Data for this exercise Block Start

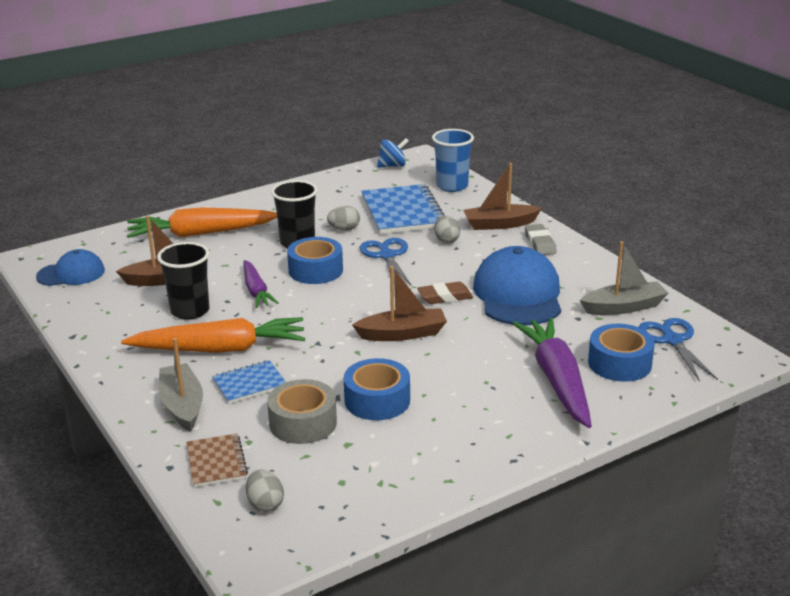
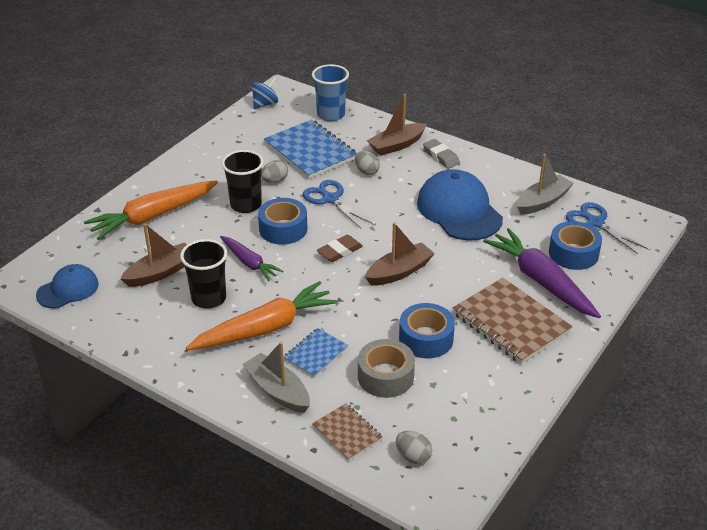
camera: 25 degrees left, 10 degrees up
(445, 297) = (406, 228): brown eraser -> brown eraser (339, 251)
(486, 410) = (511, 323): none -> brown notebook

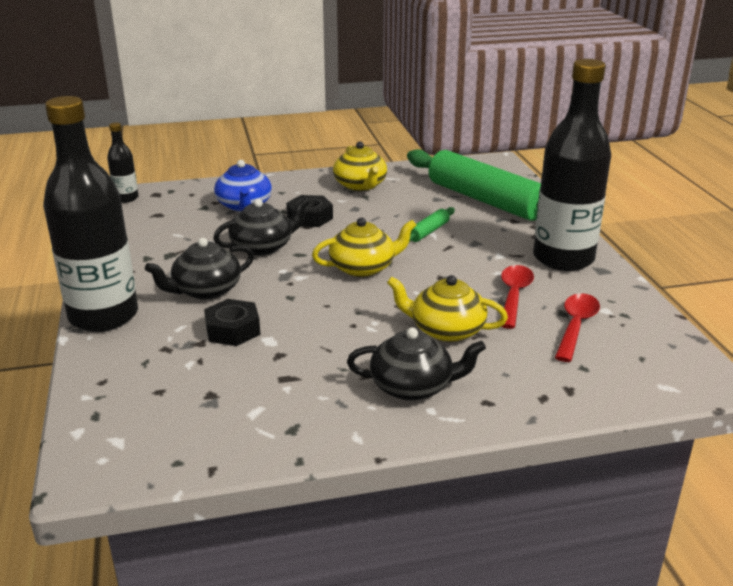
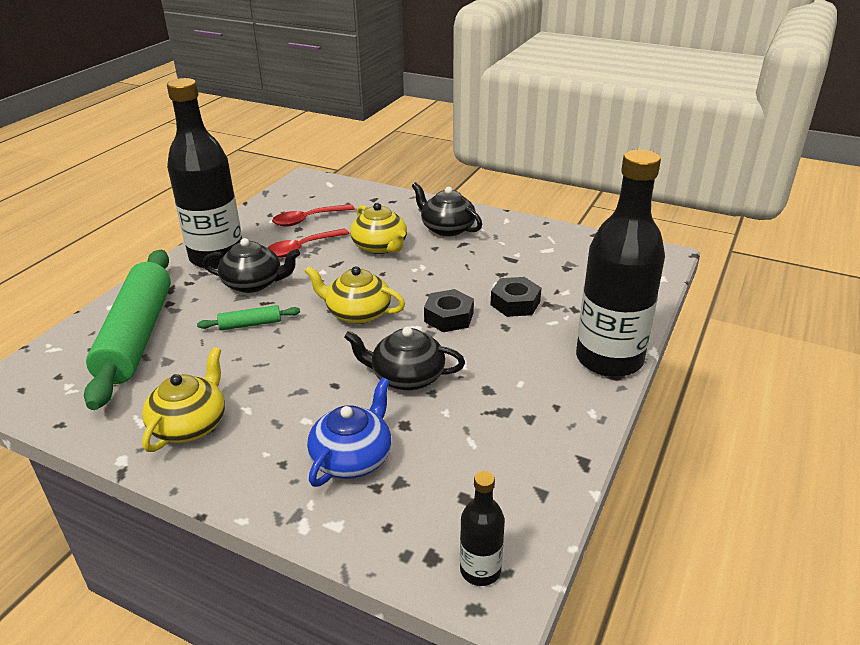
camera: 140 degrees left, 5 degrees up
(206, 290) = (505, 348): black teapot -> black teapot (254, 283)
(310, 217) = (315, 397): black nut -> black nut (449, 317)

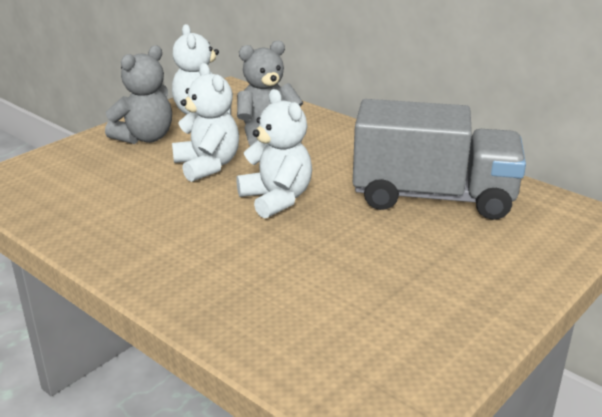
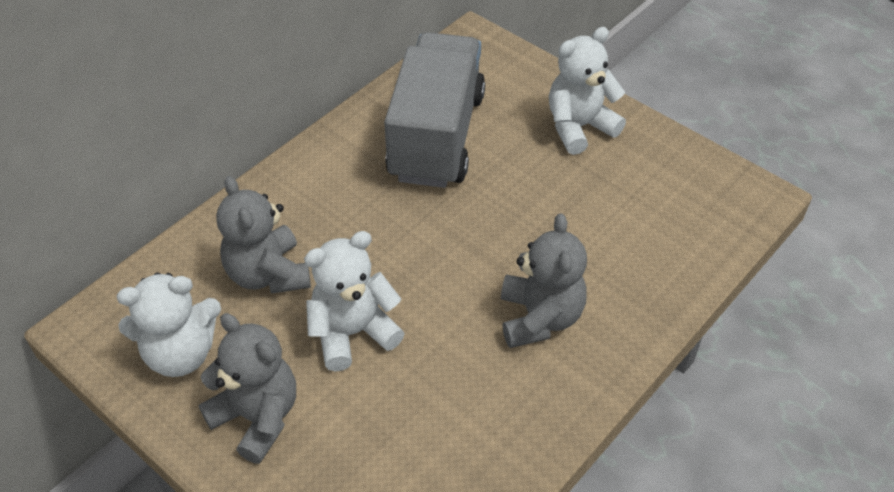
camera: 90 degrees left, 20 degrees up
(206, 246) = (539, 318): none -> grey teddy bear
(276, 199) = (440, 261): white teddy bear -> white teddy bear (579, 127)

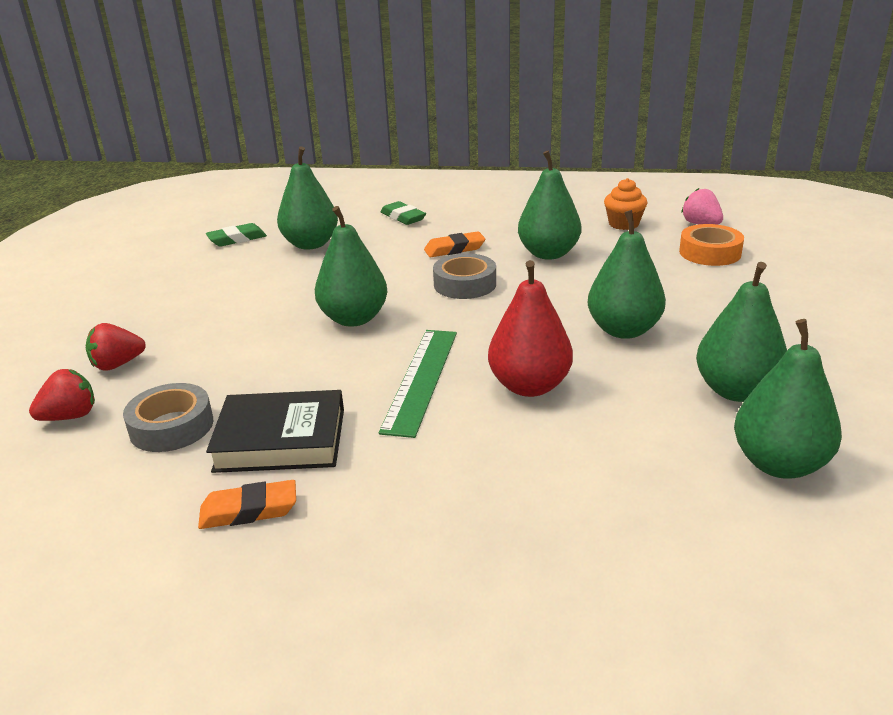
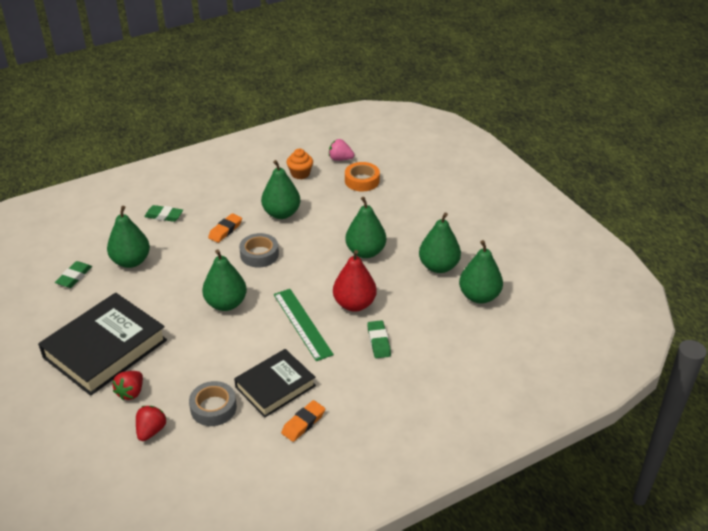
camera: 40 degrees left, 10 degrees up
(163, 311) = (105, 349): none -> black book
(509, 452) = (378, 342): none -> green eraser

Data for this exercise Block End

Retype the data in full. Images do not go in the copy.

__Output__:
camera: 25 degrees left, 10 degrees up
(445, 297) = (406, 228): brown eraser -> brown eraser (339, 251)
(486, 410) = (511, 323): none -> brown notebook

camera: 140 degrees left, 5 degrees up
(206, 290) = (505, 348): black teapot -> black teapot (254, 283)
(310, 217) = (315, 397): black nut -> black nut (449, 317)

camera: 90 degrees left, 20 degrees up
(206, 246) = (539, 318): none -> grey teddy bear
(276, 199) = (440, 261): white teddy bear -> white teddy bear (579, 127)

camera: 40 degrees left, 10 degrees up
(163, 311) = (105, 349): none -> black book
(509, 452) = (378, 342): none -> green eraser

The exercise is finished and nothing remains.